[[ Data provided open ]]

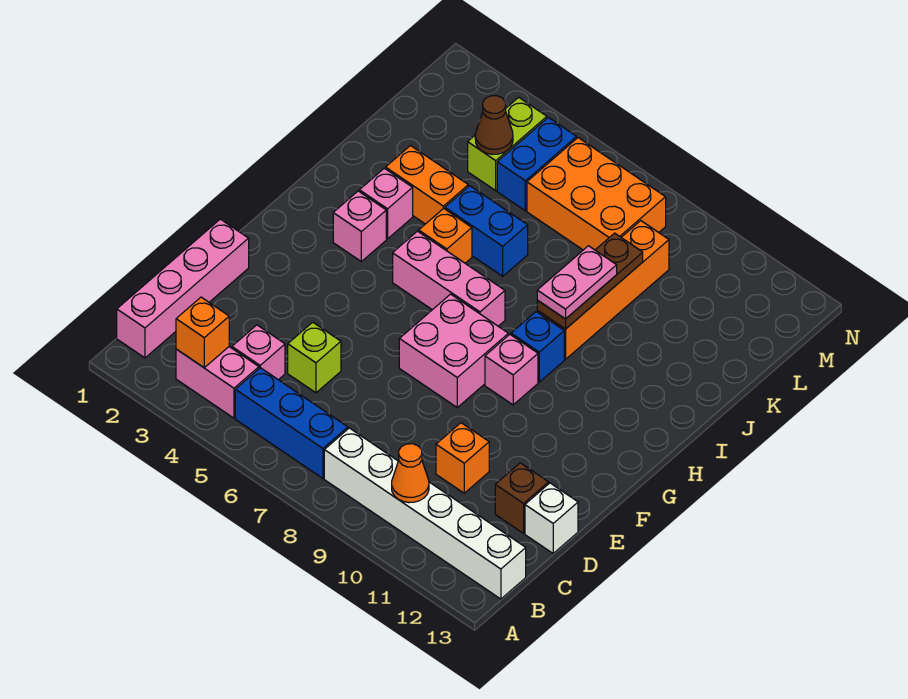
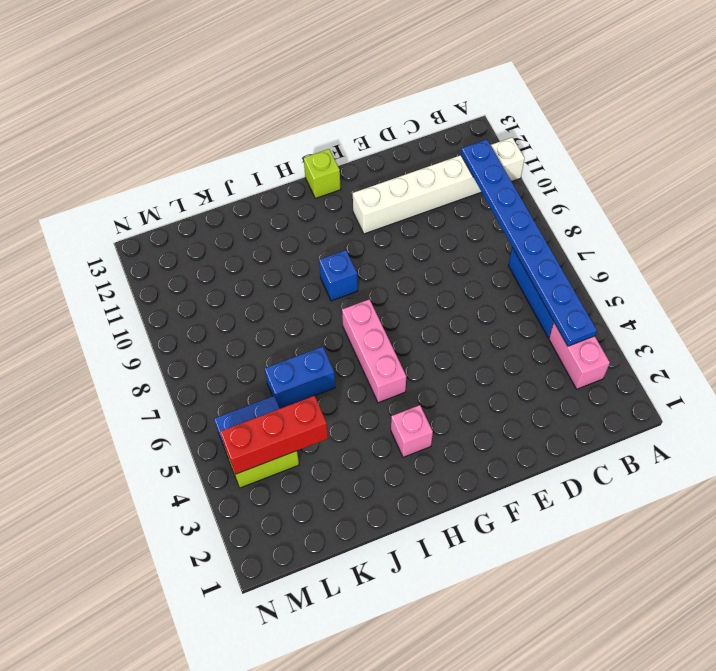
white brick A11:F11 level 1 -> white brick B8:B13 level 1
blue plate B4:B11 level 2 -> orange cone B10 level 2
lime brick G13 level 1 -> lime brick D5 level 1
blue brick J6:K6 level 1 -> blue brick J5:J6 level 1
red brick K4:M4 level 2 -> brown cone L4 level 2
none -> pink brick B1:E1 level 1
none -> pink brick C4 level 1
none -> orange brick D10 level 1

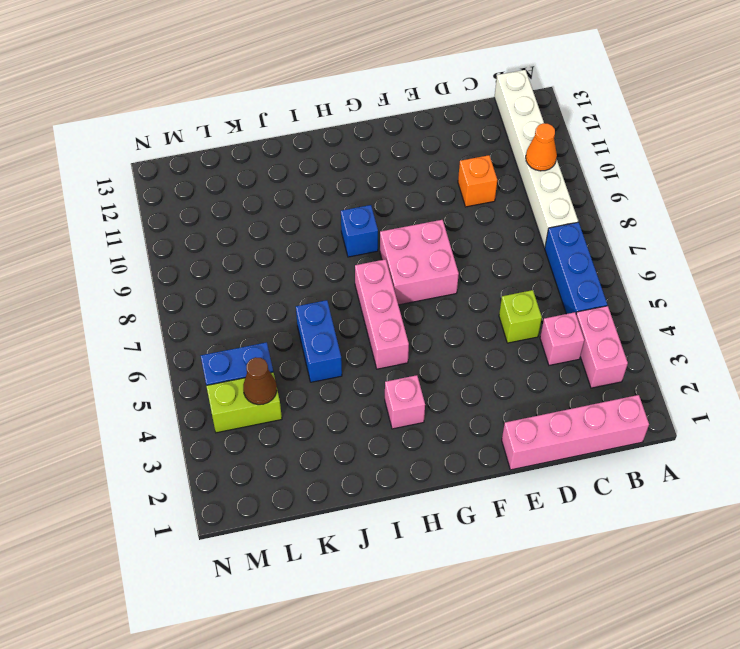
none -> brown brick D12 level 1
none -> white brick D13 level 1
none -> pink brick G9 level 1

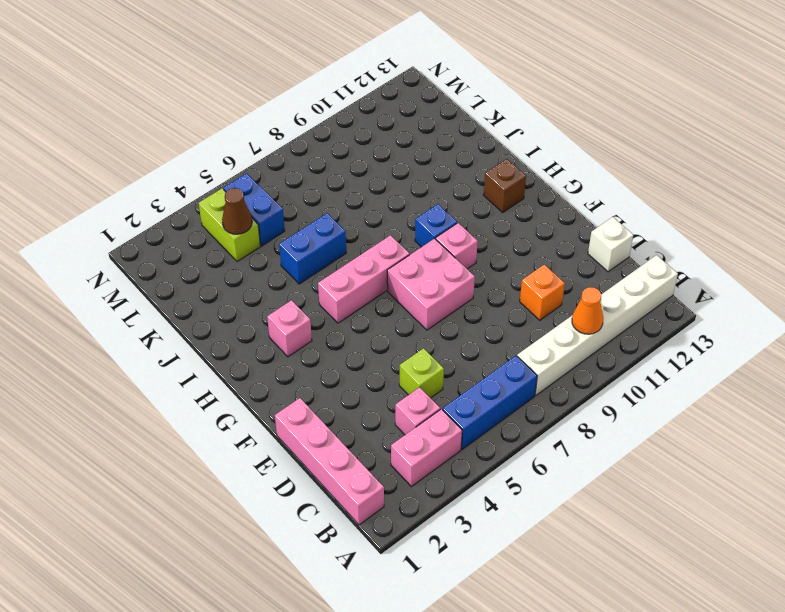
brown brick H12 level 1 -> brown brick D12 level 1
none -> pink brick I3 level 1
none -> orange brick I5 level 1
none -> orange brick I9:L9 level 1

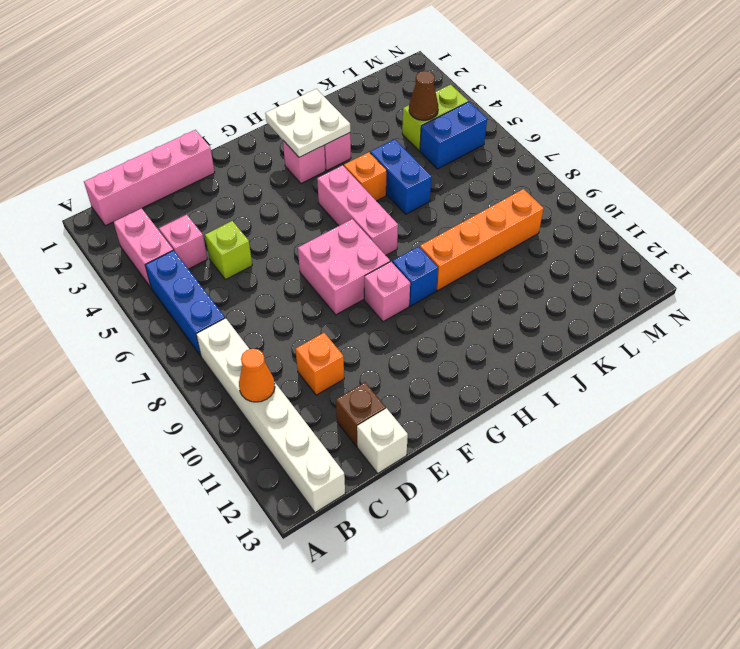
white plate H2:I3 level 2 -> none
none -> orange brick J3:J4 level 1
none -> orange brick L6:M8 level 1
none -> orange brick B3 level 2

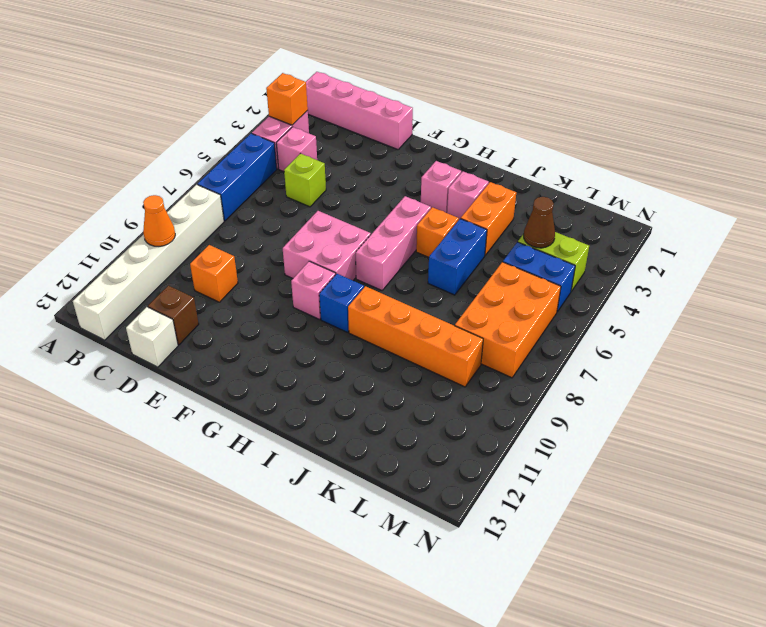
none -> brown plate I9:K9 level 2
none -> pink plate I9:J9 level 3

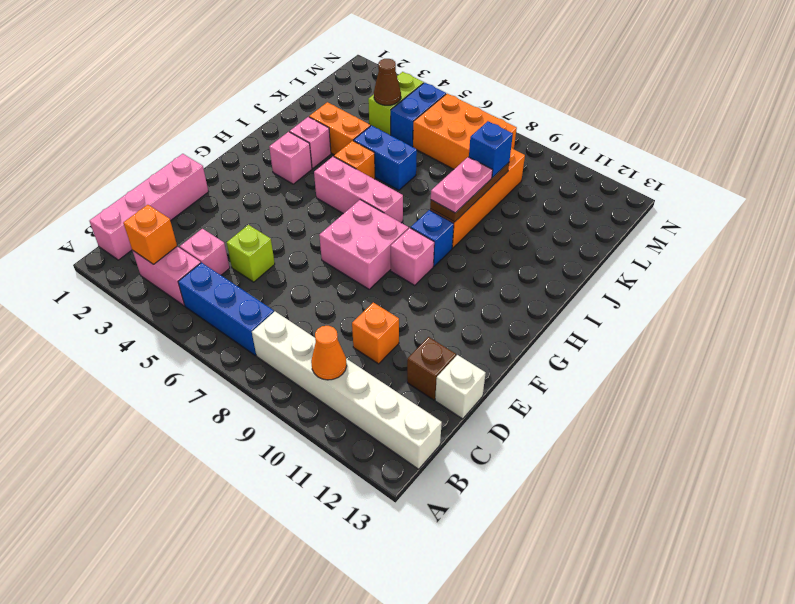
blue brick K9 level 3 -> none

[[ Data provided closed ]]

Problem to work on: Please, without any pictures, write out exactly the lines of the listing from its first line through the line that holds "none -> brown plate I9:K9 level 2", ends included, and nothing beyond them.

Response below:
white brick A11:F11 level 1 -> white brick B8:B13 level 1
blue plate B4:B11 level 2 -> orange cone B10 level 2
lime brick G13 level 1 -> lime brick D5 level 1
blue brick J6:K6 level 1 -> blue brick J5:J6 level 1
red brick K4:M4 level 2 -> brown cone L4 level 2
none -> pink brick B1:E1 level 1
none -> pink brick C4 level 1
none -> orange brick D10 level 1

none -> brown brick D12 level 1
none -> white brick D13 level 1
none -> pink brick G9 level 1

brown brick H12 level 1 -> brown brick D12 level 1
none -> pink brick I3 level 1
none -> orange brick I5 level 1
none -> orange brick I9:L9 level 1

white plate H2:I3 level 2 -> none
none -> orange brick J3:J4 level 1
none -> orange brick L6:M8 level 1
none -> orange brick B3 level 2

none -> brown plate I9:K9 level 2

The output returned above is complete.